To do
Only the lines below starting at the one that contains "gray ellipse: (65, 288)" and ending at the one that contains "brown line: (21, 67) -> (19, 62), turned -42" are to be reproduced, exactly and with both ends kept.

Supplied entries
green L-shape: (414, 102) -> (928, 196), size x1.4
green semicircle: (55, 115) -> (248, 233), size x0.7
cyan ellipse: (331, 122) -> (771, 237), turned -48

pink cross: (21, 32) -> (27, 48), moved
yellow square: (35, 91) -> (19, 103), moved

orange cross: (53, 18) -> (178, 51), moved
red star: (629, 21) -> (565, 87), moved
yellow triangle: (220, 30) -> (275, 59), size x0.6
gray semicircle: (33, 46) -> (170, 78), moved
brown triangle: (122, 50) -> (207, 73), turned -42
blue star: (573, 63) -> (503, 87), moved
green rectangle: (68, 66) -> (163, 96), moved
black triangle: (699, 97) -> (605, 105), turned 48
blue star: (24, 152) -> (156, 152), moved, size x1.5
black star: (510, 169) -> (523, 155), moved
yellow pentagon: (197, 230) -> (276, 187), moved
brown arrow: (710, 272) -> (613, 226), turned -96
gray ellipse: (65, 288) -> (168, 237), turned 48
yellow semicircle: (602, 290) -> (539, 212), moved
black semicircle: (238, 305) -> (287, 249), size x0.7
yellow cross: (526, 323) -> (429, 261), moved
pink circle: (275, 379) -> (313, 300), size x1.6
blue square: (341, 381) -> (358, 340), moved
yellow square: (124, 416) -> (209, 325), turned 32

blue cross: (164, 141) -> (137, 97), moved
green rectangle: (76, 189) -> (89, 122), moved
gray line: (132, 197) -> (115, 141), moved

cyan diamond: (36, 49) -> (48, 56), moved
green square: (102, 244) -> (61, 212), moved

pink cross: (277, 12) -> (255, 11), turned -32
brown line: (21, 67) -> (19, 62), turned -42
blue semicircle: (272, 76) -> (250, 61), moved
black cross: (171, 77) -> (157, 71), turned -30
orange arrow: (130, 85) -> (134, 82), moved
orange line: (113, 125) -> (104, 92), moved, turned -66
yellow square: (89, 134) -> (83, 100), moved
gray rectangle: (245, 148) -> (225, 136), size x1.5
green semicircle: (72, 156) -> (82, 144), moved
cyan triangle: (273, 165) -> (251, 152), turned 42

Solution
gray ellipse: (65, 288) -> (168, 237), turned 48
yellow semicircle: (602, 290) -> (539, 212), moved
black semicircle: (238, 305) -> (287, 249), size x0.7
yellow cross: (526, 323) -> (429, 261), moved
pink circle: (275, 379) -> (313, 300), size x1.6
blue square: (341, 381) -> (358, 340), moved
yellow square: (124, 416) -> (209, 325), turned 32

blue cross: (164, 141) -> (137, 97), moved
green rectangle: (76, 189) -> (89, 122), moved
gray line: (132, 197) -> (115, 141), moved

cyan diamond: (36, 49) -> (48, 56), moved
green square: (102, 244) -> (61, 212), moved

pink cross: (277, 12) -> (255, 11), turned -32
brown line: (21, 67) -> (19, 62), turned -42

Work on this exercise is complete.